### RECORDS FOR THE EXERCISE
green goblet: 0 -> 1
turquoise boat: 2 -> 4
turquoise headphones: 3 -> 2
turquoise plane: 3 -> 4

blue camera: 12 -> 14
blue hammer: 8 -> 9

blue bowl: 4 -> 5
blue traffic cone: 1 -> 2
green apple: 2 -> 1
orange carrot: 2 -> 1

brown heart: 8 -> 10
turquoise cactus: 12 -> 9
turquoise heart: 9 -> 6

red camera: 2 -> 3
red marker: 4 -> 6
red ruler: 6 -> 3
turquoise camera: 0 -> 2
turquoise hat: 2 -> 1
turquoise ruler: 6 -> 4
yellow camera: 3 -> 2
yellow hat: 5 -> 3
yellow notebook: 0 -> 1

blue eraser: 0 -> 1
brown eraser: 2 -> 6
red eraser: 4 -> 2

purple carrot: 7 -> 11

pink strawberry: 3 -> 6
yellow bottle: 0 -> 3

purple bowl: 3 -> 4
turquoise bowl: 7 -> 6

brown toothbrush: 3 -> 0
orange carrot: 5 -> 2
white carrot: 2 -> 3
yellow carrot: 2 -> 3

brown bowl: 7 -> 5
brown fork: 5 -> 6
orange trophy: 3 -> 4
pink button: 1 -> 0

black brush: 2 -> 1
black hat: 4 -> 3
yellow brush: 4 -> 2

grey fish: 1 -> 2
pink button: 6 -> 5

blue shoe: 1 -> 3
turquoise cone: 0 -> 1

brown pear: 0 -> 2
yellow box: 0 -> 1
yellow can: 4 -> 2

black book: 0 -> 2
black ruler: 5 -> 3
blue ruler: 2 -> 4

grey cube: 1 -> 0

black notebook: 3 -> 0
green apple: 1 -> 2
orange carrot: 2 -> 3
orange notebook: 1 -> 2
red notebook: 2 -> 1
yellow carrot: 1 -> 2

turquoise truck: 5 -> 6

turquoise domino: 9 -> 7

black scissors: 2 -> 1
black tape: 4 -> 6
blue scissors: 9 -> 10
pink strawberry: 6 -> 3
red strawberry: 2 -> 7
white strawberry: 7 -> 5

### INSTRUCTIONS FOR THE TASK
Within the data above, the span starting at the line containing "turquoise plane: 3 -> 4" and ending at the line containing "black brush: 2 -> 1" is to be retyped exactly, with no other lines.

### TASK SOLUTION
turquoise plane: 3 -> 4

blue camera: 12 -> 14
blue hammer: 8 -> 9

blue bowl: 4 -> 5
blue traffic cone: 1 -> 2
green apple: 2 -> 1
orange carrot: 2 -> 1

brown heart: 8 -> 10
turquoise cactus: 12 -> 9
turquoise heart: 9 -> 6

red camera: 2 -> 3
red marker: 4 -> 6
red ruler: 6 -> 3
turquoise camera: 0 -> 2
turquoise hat: 2 -> 1
turquoise ruler: 6 -> 4
yellow camera: 3 -> 2
yellow hat: 5 -> 3
yellow notebook: 0 -> 1

blue eraser: 0 -> 1
brown eraser: 2 -> 6
red eraser: 4 -> 2

purple carrot: 7 -> 11

pink strawberry: 3 -> 6
yellow bottle: 0 -> 3

purple bowl: 3 -> 4
turquoise bowl: 7 -> 6

brown toothbrush: 3 -> 0
orange carrot: 5 -> 2
white carrot: 2 -> 3
yellow carrot: 2 -> 3

brown bowl: 7 -> 5
brown fork: 5 -> 6
orange trophy: 3 -> 4
pink button: 1 -> 0

black brush: 2 -> 1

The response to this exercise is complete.